PROMPT: Only the lines of the data below from the one with "lime slope H13:I13" through the one with "brown brick K9:L9" are wanted. Repeat them exactly.
═══ MATERIAL FOR THIS EXERCISE
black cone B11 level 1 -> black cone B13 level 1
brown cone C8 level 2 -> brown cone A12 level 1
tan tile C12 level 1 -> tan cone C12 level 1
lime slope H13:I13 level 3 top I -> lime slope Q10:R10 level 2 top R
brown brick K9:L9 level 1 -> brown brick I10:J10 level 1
══════
═══ MATERIAL FOR THIS EXERCISE
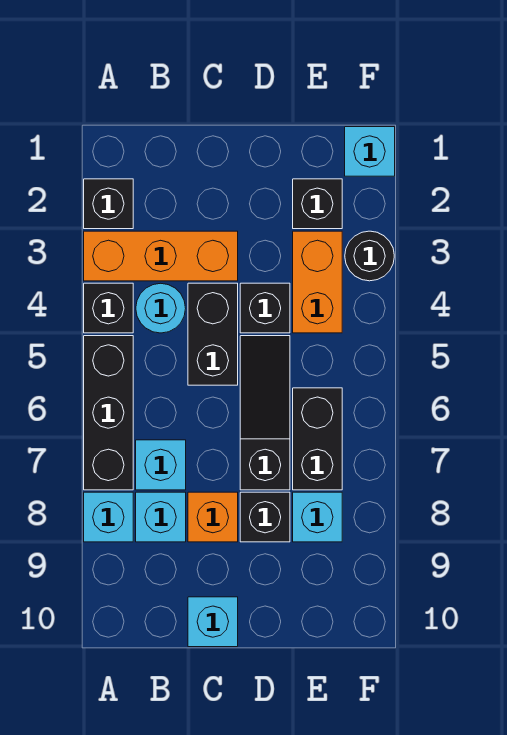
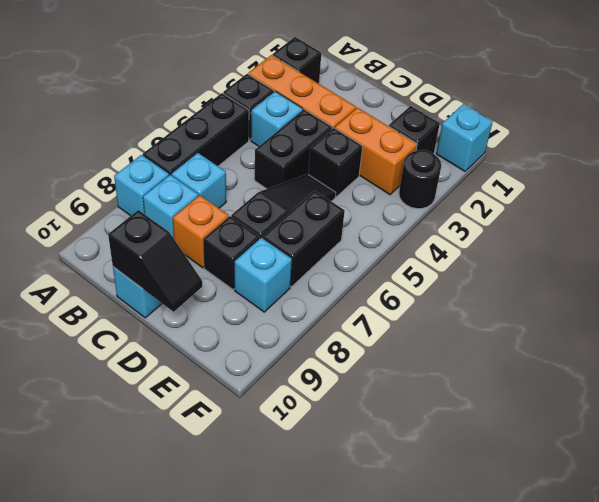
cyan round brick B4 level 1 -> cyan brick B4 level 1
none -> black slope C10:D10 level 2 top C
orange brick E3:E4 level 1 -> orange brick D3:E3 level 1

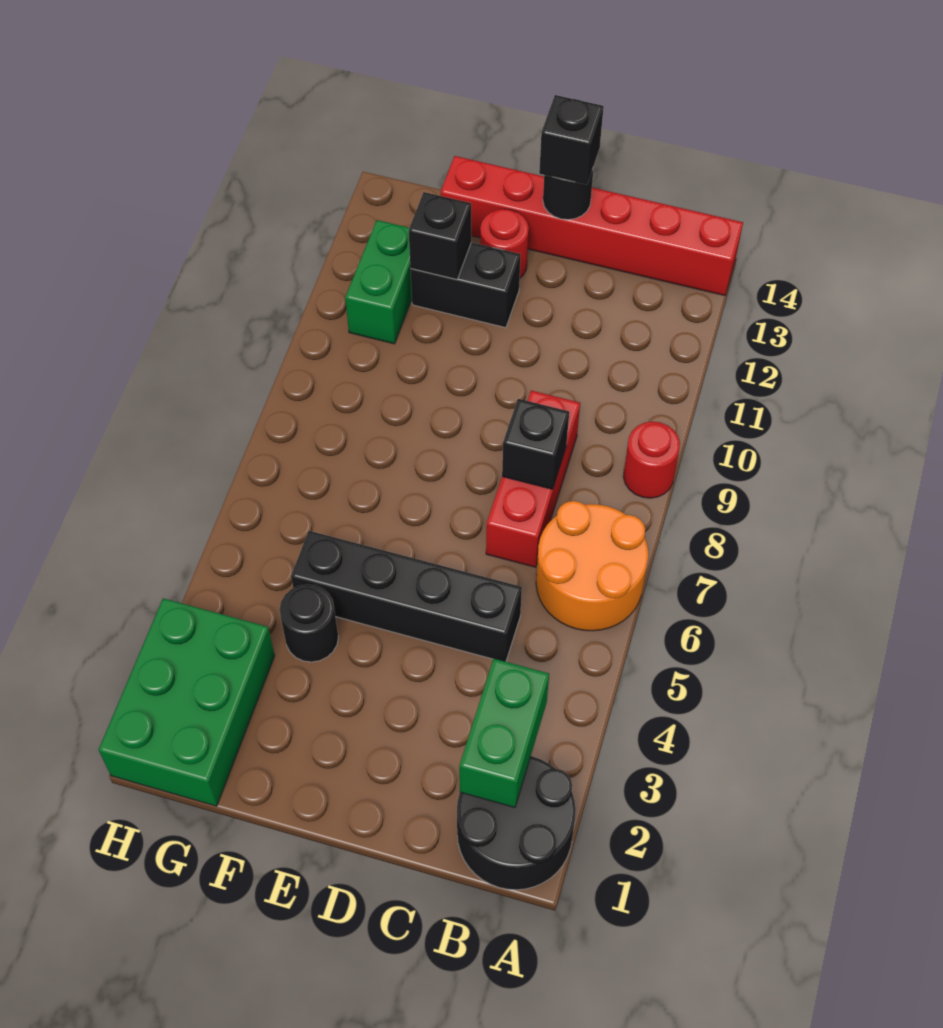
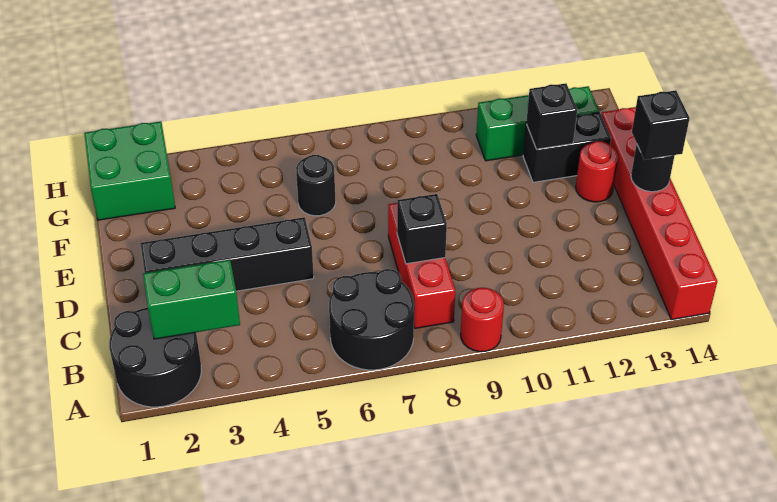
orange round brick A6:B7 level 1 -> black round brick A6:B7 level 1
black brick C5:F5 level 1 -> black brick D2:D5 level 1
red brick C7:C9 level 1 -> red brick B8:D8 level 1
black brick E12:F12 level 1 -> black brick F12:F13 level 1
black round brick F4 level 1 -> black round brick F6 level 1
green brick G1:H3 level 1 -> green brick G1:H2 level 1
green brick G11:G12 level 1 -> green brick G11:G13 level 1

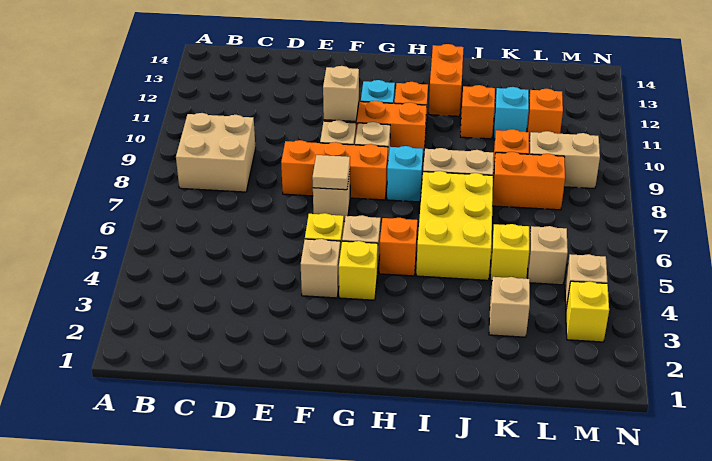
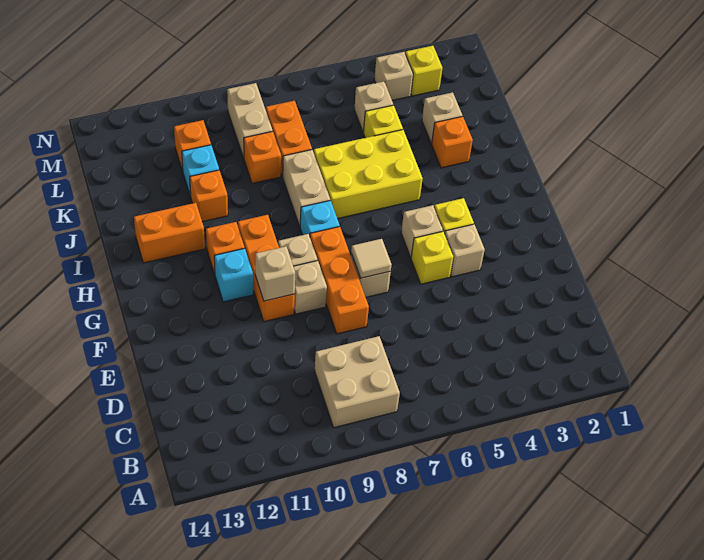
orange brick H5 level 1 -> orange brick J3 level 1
══════
═══ MATERIAL FOR THIS EXERCISE
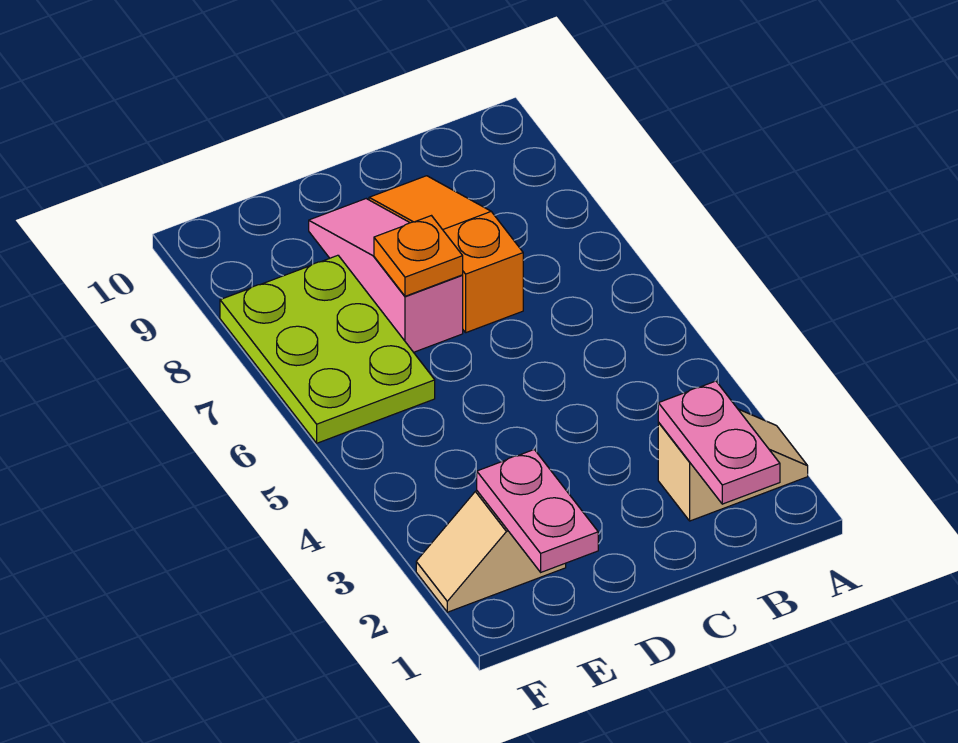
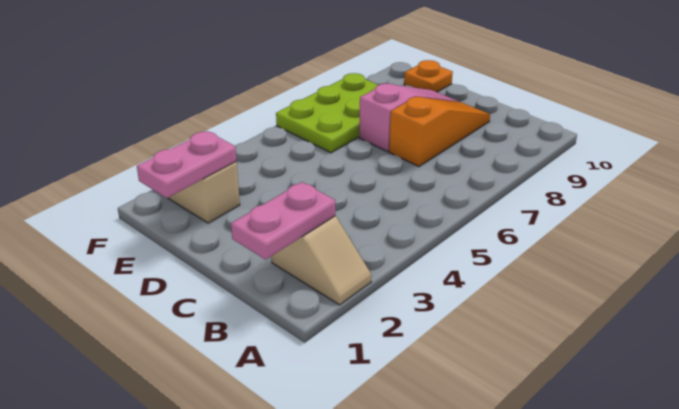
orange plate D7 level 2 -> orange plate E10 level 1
══════
WRITTEN ANSWER:
lime slope H13:I13 level 3 top I -> lime slope Q10:R10 level 2 top R
brown brick K9:L9 level 1 -> brown brick I10:J10 level 1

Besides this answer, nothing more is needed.